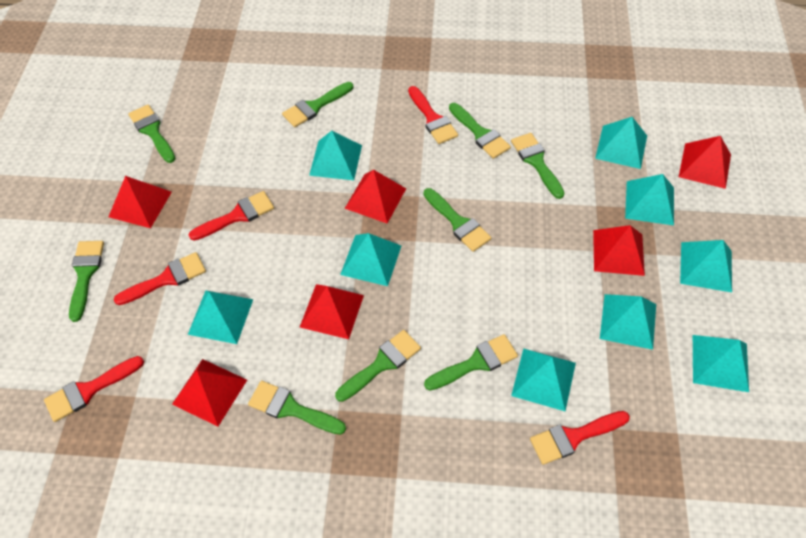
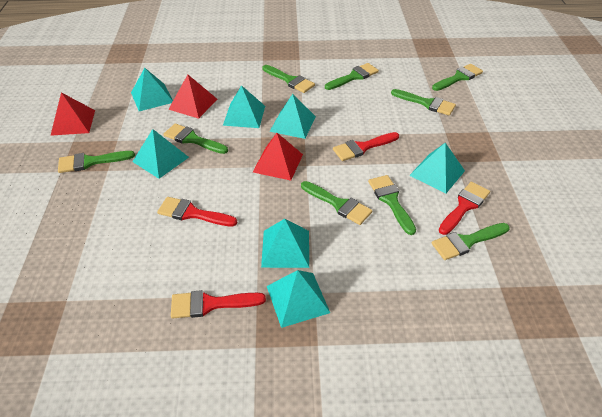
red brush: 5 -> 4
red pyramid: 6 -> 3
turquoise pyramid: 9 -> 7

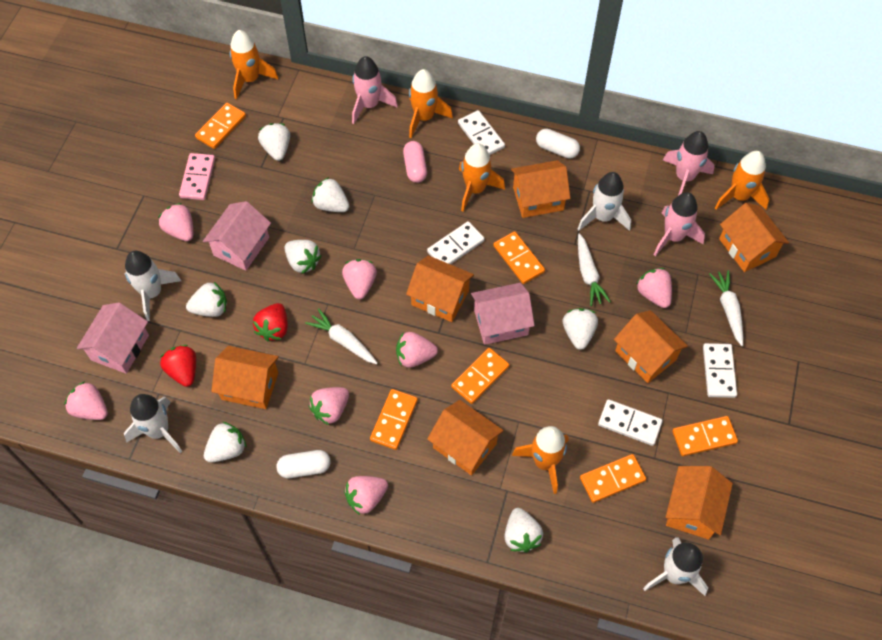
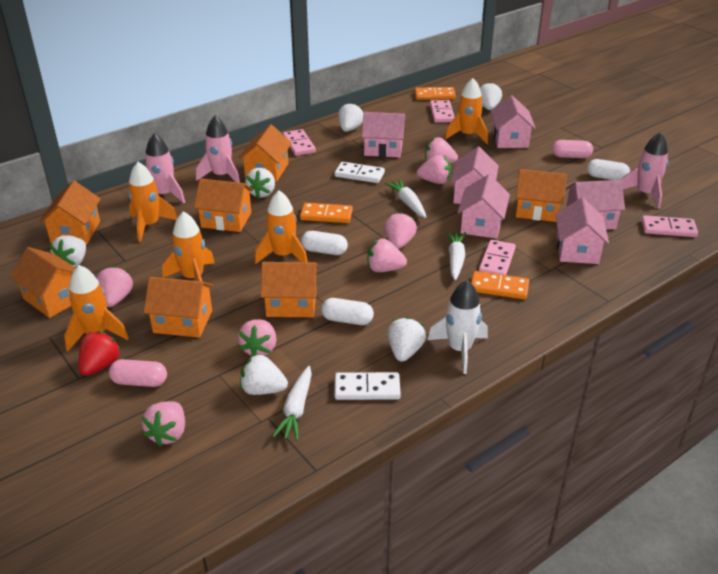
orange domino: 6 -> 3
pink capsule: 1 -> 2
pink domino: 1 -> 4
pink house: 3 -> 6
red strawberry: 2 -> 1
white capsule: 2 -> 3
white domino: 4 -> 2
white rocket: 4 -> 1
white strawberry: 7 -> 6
......
HOW TO COMPLETE THIS TASK
Return the lines exactly, from the one containing "turquoise pyramid: 9 -> 7" through the last line above, including both ends and excluding every picture.

TASK SOLUTION
turquoise pyramid: 9 -> 7

orange domino: 6 -> 3
pink capsule: 1 -> 2
pink domino: 1 -> 4
pink house: 3 -> 6
red strawberry: 2 -> 1
white capsule: 2 -> 3
white domino: 4 -> 2
white rocket: 4 -> 1
white strawberry: 7 -> 6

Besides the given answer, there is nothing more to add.